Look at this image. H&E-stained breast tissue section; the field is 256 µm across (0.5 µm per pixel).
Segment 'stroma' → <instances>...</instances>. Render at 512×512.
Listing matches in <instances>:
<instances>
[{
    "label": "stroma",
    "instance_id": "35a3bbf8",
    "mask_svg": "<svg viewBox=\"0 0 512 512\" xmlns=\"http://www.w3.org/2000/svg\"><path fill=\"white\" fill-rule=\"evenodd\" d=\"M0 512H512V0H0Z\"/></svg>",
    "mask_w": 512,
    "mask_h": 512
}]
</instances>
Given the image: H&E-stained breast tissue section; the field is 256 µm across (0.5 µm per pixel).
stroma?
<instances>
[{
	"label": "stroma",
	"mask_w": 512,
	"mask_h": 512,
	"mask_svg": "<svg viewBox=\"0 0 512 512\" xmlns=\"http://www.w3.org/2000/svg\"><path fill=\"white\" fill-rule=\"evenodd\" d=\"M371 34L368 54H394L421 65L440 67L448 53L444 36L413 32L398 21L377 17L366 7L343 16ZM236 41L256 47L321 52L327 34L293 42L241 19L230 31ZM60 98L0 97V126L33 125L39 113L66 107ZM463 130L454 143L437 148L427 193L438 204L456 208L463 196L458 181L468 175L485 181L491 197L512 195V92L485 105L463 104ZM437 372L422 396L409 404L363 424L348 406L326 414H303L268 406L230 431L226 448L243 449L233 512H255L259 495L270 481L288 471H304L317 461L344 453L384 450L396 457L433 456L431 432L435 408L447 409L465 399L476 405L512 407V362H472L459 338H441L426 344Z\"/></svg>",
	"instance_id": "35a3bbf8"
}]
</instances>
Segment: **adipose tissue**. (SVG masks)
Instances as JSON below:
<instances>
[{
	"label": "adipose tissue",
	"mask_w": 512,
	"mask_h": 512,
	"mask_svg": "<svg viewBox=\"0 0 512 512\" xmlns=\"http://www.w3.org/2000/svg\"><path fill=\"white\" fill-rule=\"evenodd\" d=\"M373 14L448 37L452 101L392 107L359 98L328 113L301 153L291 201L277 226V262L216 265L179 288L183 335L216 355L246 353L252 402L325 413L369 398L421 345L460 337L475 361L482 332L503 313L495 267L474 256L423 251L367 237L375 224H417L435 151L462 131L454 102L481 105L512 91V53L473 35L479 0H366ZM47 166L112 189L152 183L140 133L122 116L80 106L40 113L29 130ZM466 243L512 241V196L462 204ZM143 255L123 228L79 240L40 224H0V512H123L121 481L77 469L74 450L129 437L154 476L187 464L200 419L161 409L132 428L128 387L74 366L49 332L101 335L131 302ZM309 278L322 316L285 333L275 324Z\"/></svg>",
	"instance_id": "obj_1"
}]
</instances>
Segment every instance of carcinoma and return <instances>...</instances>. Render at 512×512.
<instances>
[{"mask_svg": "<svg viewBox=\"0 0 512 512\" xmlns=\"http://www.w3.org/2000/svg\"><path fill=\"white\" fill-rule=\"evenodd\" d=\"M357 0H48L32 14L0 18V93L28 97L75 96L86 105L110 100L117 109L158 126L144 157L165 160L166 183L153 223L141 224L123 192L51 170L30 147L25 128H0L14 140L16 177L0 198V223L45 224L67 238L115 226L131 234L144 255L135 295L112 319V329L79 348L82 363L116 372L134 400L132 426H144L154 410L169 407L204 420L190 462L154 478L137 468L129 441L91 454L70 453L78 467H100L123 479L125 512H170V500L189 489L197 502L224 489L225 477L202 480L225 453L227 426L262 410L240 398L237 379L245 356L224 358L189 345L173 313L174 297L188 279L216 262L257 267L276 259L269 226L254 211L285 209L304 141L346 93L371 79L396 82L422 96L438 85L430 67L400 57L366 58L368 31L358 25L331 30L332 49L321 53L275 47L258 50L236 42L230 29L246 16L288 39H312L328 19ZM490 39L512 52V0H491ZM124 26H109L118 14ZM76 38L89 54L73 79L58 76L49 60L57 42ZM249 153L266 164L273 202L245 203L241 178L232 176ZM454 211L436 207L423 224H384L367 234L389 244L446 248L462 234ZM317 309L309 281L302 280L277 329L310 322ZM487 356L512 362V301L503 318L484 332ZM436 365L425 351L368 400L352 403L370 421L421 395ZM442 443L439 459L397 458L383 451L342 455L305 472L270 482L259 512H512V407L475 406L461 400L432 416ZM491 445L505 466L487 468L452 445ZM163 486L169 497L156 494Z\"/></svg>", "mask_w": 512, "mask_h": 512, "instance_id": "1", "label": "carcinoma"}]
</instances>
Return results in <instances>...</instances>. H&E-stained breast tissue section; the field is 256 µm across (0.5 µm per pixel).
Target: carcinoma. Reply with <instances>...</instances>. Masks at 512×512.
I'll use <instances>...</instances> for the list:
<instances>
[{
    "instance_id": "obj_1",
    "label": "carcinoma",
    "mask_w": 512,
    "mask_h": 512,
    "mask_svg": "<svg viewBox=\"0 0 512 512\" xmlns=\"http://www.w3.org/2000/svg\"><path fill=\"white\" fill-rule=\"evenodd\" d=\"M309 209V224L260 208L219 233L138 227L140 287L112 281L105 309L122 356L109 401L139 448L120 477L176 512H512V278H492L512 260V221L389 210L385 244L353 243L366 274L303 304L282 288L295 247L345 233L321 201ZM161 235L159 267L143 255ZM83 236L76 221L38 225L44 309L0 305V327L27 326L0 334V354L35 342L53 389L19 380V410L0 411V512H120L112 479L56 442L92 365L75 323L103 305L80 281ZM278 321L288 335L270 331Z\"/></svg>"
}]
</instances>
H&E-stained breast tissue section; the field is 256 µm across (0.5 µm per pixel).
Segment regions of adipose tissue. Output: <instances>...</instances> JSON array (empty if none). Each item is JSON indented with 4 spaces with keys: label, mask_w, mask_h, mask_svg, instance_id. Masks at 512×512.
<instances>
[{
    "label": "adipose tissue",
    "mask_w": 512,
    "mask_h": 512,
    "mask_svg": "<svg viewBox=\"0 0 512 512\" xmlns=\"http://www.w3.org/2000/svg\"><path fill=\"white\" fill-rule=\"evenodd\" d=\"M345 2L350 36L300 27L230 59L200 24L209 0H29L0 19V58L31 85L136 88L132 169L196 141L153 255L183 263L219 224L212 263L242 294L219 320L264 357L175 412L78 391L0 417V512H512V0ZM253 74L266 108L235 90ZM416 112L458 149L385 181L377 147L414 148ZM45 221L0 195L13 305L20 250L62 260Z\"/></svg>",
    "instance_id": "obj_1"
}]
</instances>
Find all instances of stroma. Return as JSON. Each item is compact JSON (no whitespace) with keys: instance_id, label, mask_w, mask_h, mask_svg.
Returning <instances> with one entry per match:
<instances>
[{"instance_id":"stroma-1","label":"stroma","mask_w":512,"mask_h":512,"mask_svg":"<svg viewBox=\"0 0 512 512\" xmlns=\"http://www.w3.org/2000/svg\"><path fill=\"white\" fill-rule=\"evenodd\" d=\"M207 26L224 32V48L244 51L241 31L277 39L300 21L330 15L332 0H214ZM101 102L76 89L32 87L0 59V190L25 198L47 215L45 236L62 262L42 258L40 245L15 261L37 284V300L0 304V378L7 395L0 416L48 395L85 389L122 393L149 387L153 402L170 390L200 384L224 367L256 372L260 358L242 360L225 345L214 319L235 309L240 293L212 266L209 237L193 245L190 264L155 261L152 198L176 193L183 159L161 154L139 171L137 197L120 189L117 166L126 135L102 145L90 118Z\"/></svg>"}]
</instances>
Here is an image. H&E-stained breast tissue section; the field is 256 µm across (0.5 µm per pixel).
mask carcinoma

********************

Every line above should be written out again exactly as it stands.

Look at this image. H&E-stained breast tissue section; the field is 256 µm across (0.5 µm per pixel).
Segment 'stroma' → <instances>...</instances>. Render at 512×512.
Listing matches in <instances>:
<instances>
[{
    "label": "stroma",
    "instance_id": "35a3bbf8",
    "mask_svg": "<svg viewBox=\"0 0 512 512\" xmlns=\"http://www.w3.org/2000/svg\"><path fill=\"white\" fill-rule=\"evenodd\" d=\"M0 512H512V0H0Z\"/></svg>",
    "mask_w": 512,
    "mask_h": 512
}]
</instances>
Given the image: H&E-stained breast tissue section; the field is 256 µm across (0.5 µm per pixel).
stroma?
<instances>
[{
	"label": "stroma",
	"mask_w": 512,
	"mask_h": 512,
	"mask_svg": "<svg viewBox=\"0 0 512 512\" xmlns=\"http://www.w3.org/2000/svg\"><path fill=\"white\" fill-rule=\"evenodd\" d=\"M371 34L368 54H394L421 65L440 67L448 53L444 36L413 32L398 21L377 17L366 7L343 16ZM236 41L256 47L321 52L327 34L293 42L241 19L230 31ZM60 98L0 97V126L33 125L39 113L66 107ZM463 130L454 143L437 148L427 193L438 204L456 208L463 196L458 181L468 175L485 181L491 197L512 195V92L485 105L463 104ZM437 372L422 396L409 404L363 424L348 406L326 414H303L268 406L230 431L226 448L243 449L233 512H255L259 495L270 481L288 471H304L317 461L344 453L384 450L396 457L433 456L431 432L435 408L447 409L465 399L476 405L512 407V362H472L459 338H441L426 344Z\"/></svg>",
	"instance_id": "35a3bbf8"
}]
</instances>
Segment: **adipose tissue**. (SVG masks)
Instances as JSON below:
<instances>
[{
	"label": "adipose tissue",
	"mask_w": 512,
	"mask_h": 512,
	"mask_svg": "<svg viewBox=\"0 0 512 512\" xmlns=\"http://www.w3.org/2000/svg\"><path fill=\"white\" fill-rule=\"evenodd\" d=\"M373 14L448 37L452 101L392 107L359 98L328 113L301 153L291 201L277 226V262L216 265L179 288L183 335L216 355L246 353L252 402L325 413L369 398L421 345L460 337L475 361L482 332L503 313L495 267L474 256L423 251L367 237L375 224H417L435 151L462 131L454 102L481 105L512 91V53L473 35L479 0H366ZM47 166L112 189L152 183L140 133L122 116L80 106L40 113L29 130ZM466 243L512 241V196L462 204ZM143 255L123 228L79 240L40 224H0V512H123L121 481L77 469L74 450L129 437L154 476L187 464L200 419L161 409L132 428L128 387L74 366L49 332L101 335L131 302ZM309 278L322 316L285 333L275 324Z\"/></svg>",
	"instance_id": "obj_1"
}]
</instances>
Segment every instance of carcinoma and return <instances>...</instances>. Render at 512×512.
<instances>
[{"mask_svg": "<svg viewBox=\"0 0 512 512\" xmlns=\"http://www.w3.org/2000/svg\"><path fill=\"white\" fill-rule=\"evenodd\" d=\"M357 0H48L32 14L0 18V93L28 97L75 96L86 105L110 100L117 109L158 126L144 157L165 160L166 183L153 223L141 224L123 192L51 170L30 147L25 128H0L14 140L16 177L0 198V223L45 224L67 238L115 226L131 234L144 255L135 295L112 319V329L79 348L82 363L116 372L134 400L132 426H144L154 410L169 407L204 420L190 462L154 478L137 468L129 441L91 454L70 453L78 467H100L123 479L125 512H170V500L189 489L197 502L224 489L225 477L202 480L225 453L227 426L262 410L240 398L237 379L245 356L224 358L189 345L173 313L174 297L188 279L216 262L257 267L276 259L269 226L254 211L285 209L304 141L346 93L371 79L396 82L422 96L438 85L430 67L400 57L366 58L368 31L358 25L331 30L332 49L321 53L275 47L258 50L236 42L230 29L246 16L288 39H312L328 19ZM490 39L512 52V0H491ZM124 26H109L118 14ZM76 38L89 54L73 79L58 76L49 60L57 42ZM249 153L266 164L273 202L245 203L241 178L232 176ZM454 211L436 207L423 224H384L367 234L389 244L446 248L462 234ZM317 309L309 281L302 280L277 329L310 322ZM487 356L512 362V301L503 318L484 332ZM436 365L425 351L368 400L352 403L370 421L421 395ZM442 443L439 459L397 458L383 451L342 455L305 472L270 482L259 512H512V407L475 406L461 400L432 416ZM491 445L505 466L487 468L452 445ZM163 486L169 497L156 494Z\"/></svg>", "mask_w": 512, "mask_h": 512, "instance_id": "1", "label": "carcinoma"}]
</instances>
Return results in <instances>...</instances>. H&E-stained breast tissue section; the field is 256 µm across (0.5 µm per pixel).
Target: carcinoma. Reply with <instances>...</instances>. Masks at 512×512.
I'll use <instances>...</instances> for the list:
<instances>
[{
    "instance_id": "obj_1",
    "label": "carcinoma",
    "mask_w": 512,
    "mask_h": 512,
    "mask_svg": "<svg viewBox=\"0 0 512 512\" xmlns=\"http://www.w3.org/2000/svg\"><path fill=\"white\" fill-rule=\"evenodd\" d=\"M309 209V224L260 208L219 233L138 227L140 287L112 281L105 309L122 356L109 401L139 448L120 477L176 512H512V278H492L512 260V221L389 210L385 244L353 243L366 274L303 304L282 288L295 247L345 233L321 201ZM161 235L159 267L143 255ZM83 236L76 221L38 225L44 309L0 305V327L27 326L0 334V354L35 342L53 389L19 380V410L0 411V512H120L112 479L56 442L92 365L75 323L103 305L80 281ZM278 321L288 335L270 331Z\"/></svg>"
}]
</instances>
H&E-stained breast tissue section; the field is 256 µm across (0.5 µm per pixel).
Segment regions of adipose tissue. Output: <instances>...</instances> JSON array (empty if none). Each item is JSON indented with 4 spaces with keys: label, mask_w, mask_h, mask_svg, instance_id. Masks at 512×512.
<instances>
[{
    "label": "adipose tissue",
    "mask_w": 512,
    "mask_h": 512,
    "mask_svg": "<svg viewBox=\"0 0 512 512\" xmlns=\"http://www.w3.org/2000/svg\"><path fill=\"white\" fill-rule=\"evenodd\" d=\"M345 2L350 36L300 27L230 59L200 24L209 0H29L0 19V58L31 85L136 88L132 169L196 141L153 255L183 263L219 224L212 263L242 294L219 320L264 357L175 412L78 391L0 417V512H512V0ZM253 74L266 108L235 90ZM416 112L458 149L385 181L377 147L414 148ZM45 221L0 195L13 305L20 250L62 260Z\"/></svg>",
    "instance_id": "obj_1"
}]
</instances>
Find all instances of stroma. Return as JSON. Each item is compact JSON (no whitespace) with keys: instance_id, label, mask_w, mask_h, mask_svg.
Returning <instances> with one entry per match:
<instances>
[{"instance_id":"stroma-1","label":"stroma","mask_w":512,"mask_h":512,"mask_svg":"<svg viewBox=\"0 0 512 512\" xmlns=\"http://www.w3.org/2000/svg\"><path fill=\"white\" fill-rule=\"evenodd\" d=\"M207 26L224 32V48L244 51L241 31L277 39L300 21L330 15L332 0H214ZM101 102L76 89L32 87L0 59V190L25 198L47 215L45 236L62 262L42 258L40 245L15 261L37 284V300L0 304V378L7 395L0 416L48 395L85 389L122 393L149 387L153 402L170 390L200 384L224 367L256 372L260 358L242 360L225 345L214 319L235 309L240 293L212 266L209 237L193 245L190 264L155 261L152 198L176 193L183 159L161 154L139 171L137 197L120 189L117 166L126 135L102 145L90 118Z\"/></svg>"}]
</instances>
Here is an image. H&E-stained breast tissue section; the field is 256 µm across (0.5 µm per pixel).
mask carcinoma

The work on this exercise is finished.